ASSIGNED TASK: Wherever a line of the records contains "right", copy that line.

Dataset excerpts:
_____

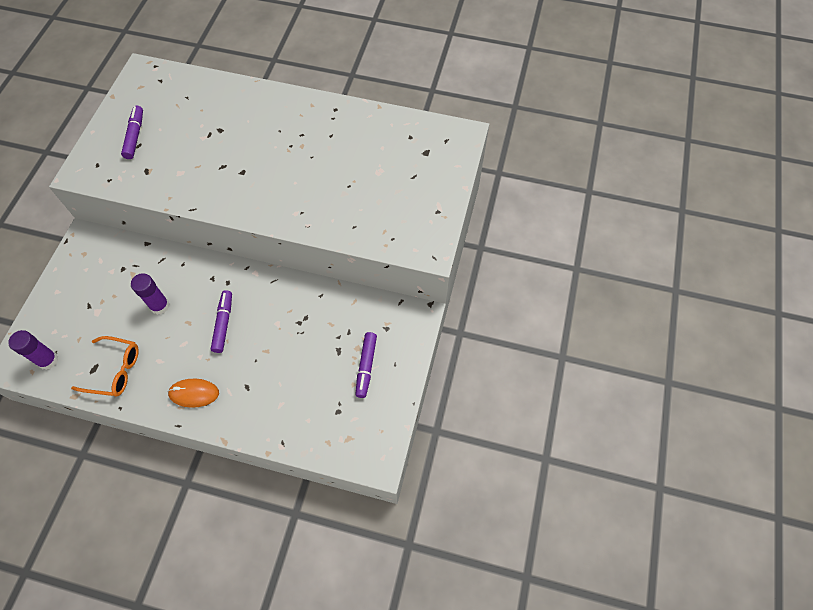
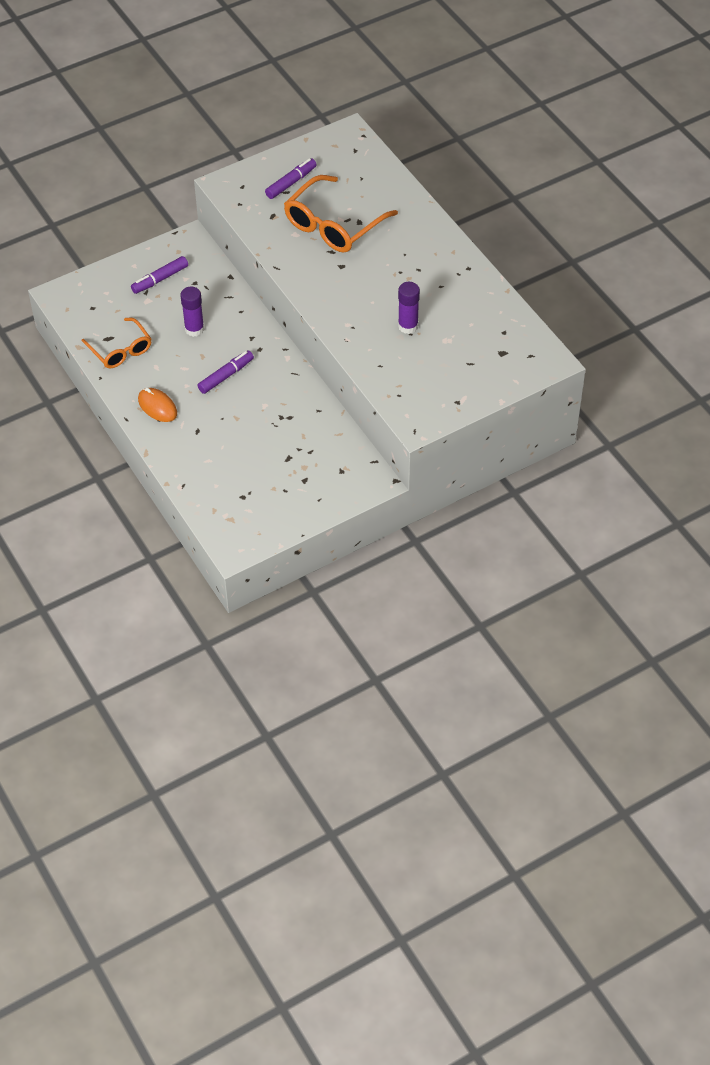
camera: 45 degrees right, 10 degrees down
(48, 360) = (84, 309): purple glue stick -> purple glue stick (408, 326)
(203, 145) = (333, 225): none -> orange glasses
(366, 366) = (296, 484): purple marker -> purple marker (160, 279)

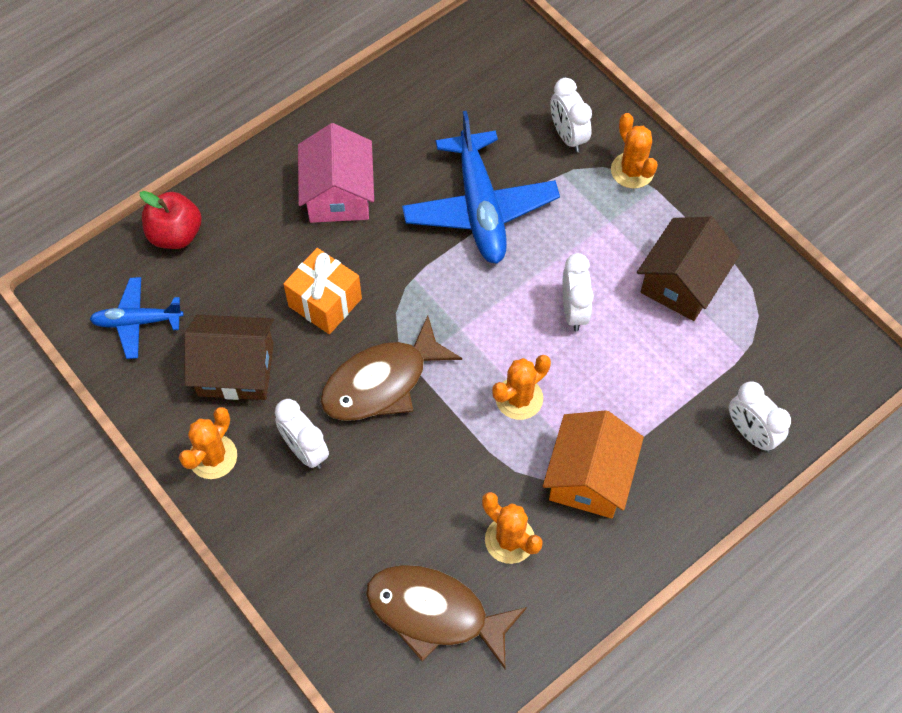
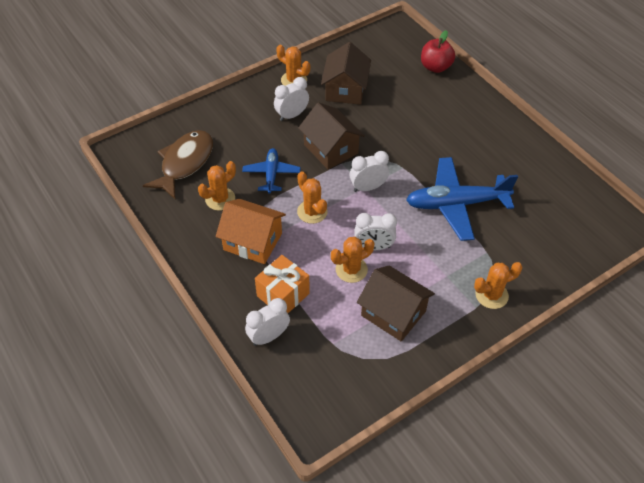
camera: 95 degrees right, 10 degrees down
(137, 321) = (379, 53): blue plane -> blue plane (271, 174)
(325, 302) = (387, 127): orange gift -> orange gift (283, 295)
(338, 194) = (465, 136): pink house -> none
(382, 382) = (331, 149): brown fish -> brown house
(568, 136) = (520, 259): white clock -> white clock (368, 187)
(619, 337) = (351, 269): none -> orange cactus

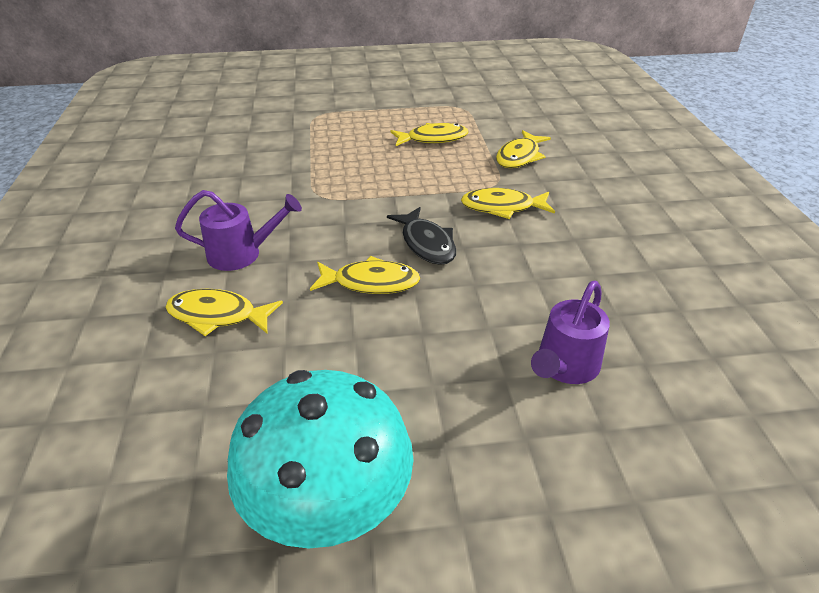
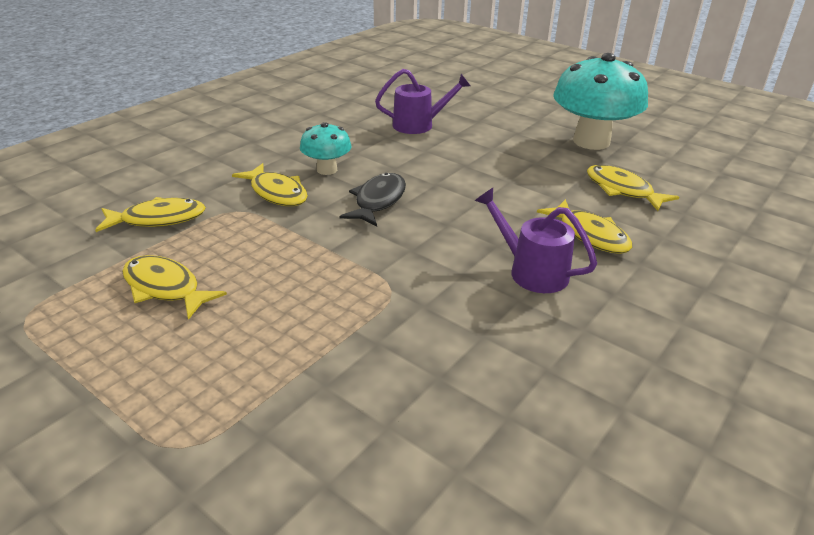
camera: 135 degrees left, 5 degrees down
(371, 282) = (456, 200): yellow fish -> yellow fish (622, 190)
(516, 246) = (327, 170): none -> turquoise mushroom

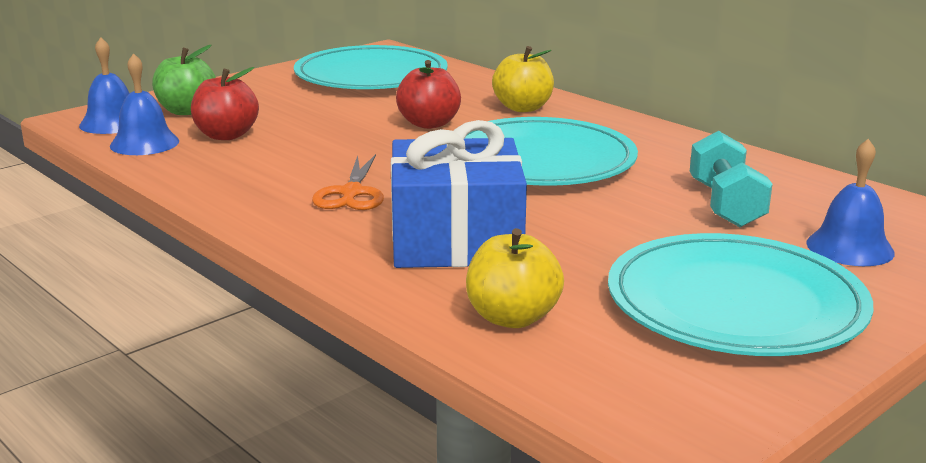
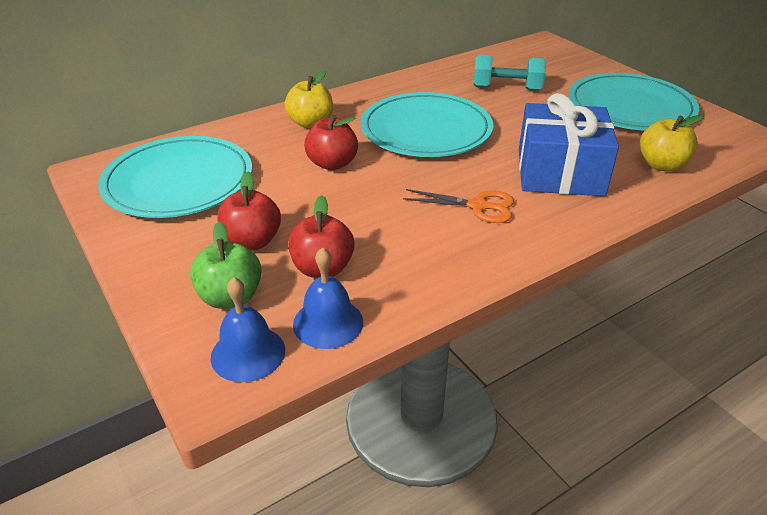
camera: 80 degrees left, 15 degrees up
(270, 109) = (252, 242): none -> red apple
(850, 247) = (562, 71): blue bell -> none

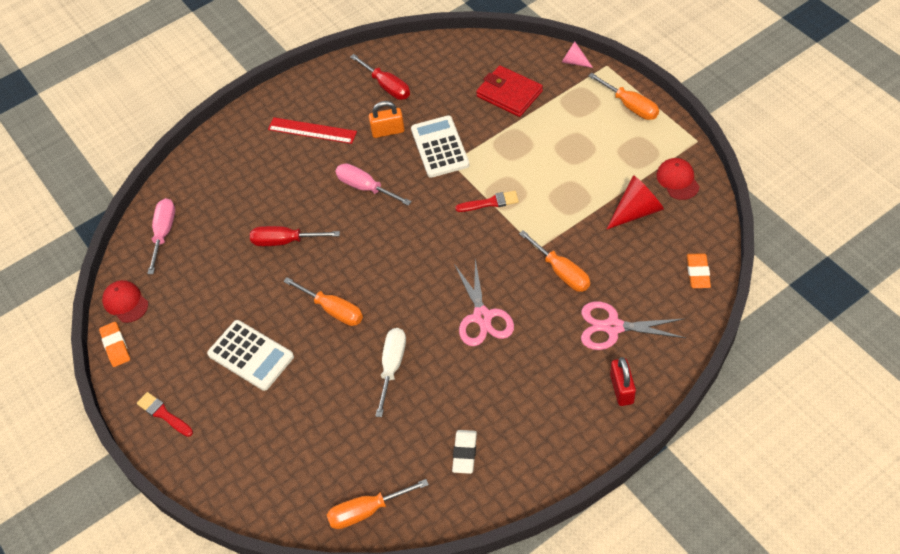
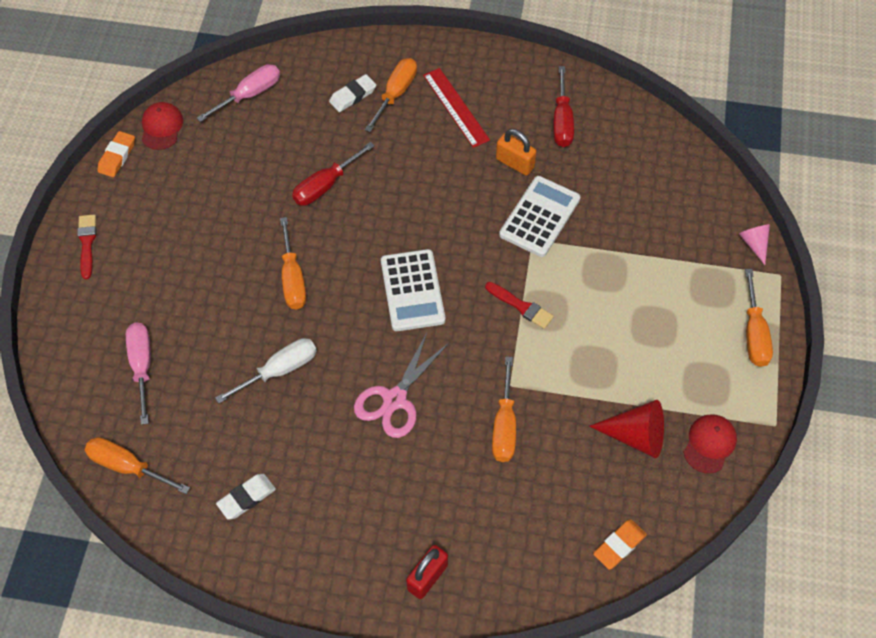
camera: 40 degrees right, 5 degrees up
(236, 177) = (353, 96): none -> white eraser
(251, 355) = (194, 257): white calculator -> white calculator (412, 290)
(263, 154) = (396, 94): none -> orange screwdriver
(285, 241) = (325, 185): red screwdriver -> red screwdriver turned 90 degrees counterclockwise
(365, 187) = (438, 197): pink screwdriver -> pink screwdriver (142, 366)
(509, 94) = (657, 222): red wallet -> none
(613, 327) = (486, 517): pink scissors -> none

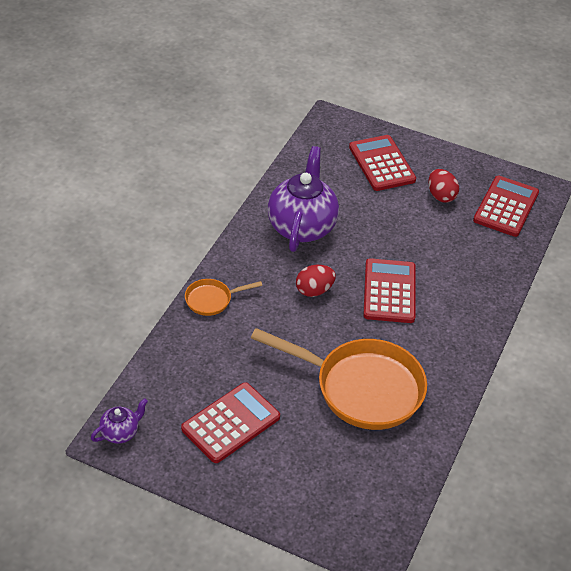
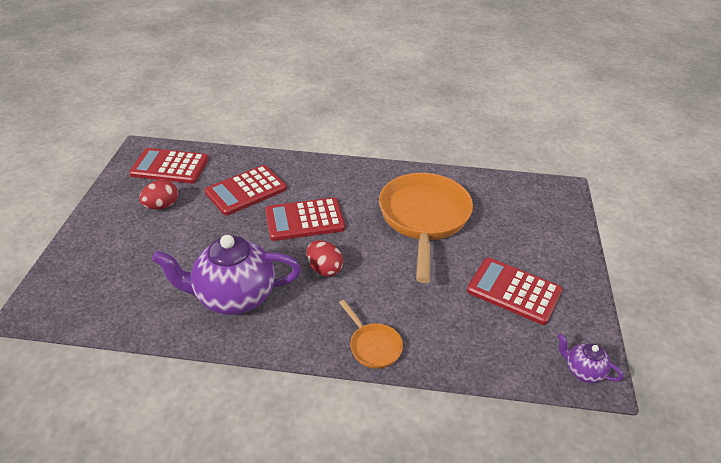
camera: 105 degrees left, 5 degrees down
(381, 164) = (115, 253): red calculator -> red calculator (246, 191)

_____

ANSWER AREA:
camera: 45 degrees right, 10 degrees down
camera: 95 degrees right, 10 degrees down
camera: 40 degrees right, 5 degrees up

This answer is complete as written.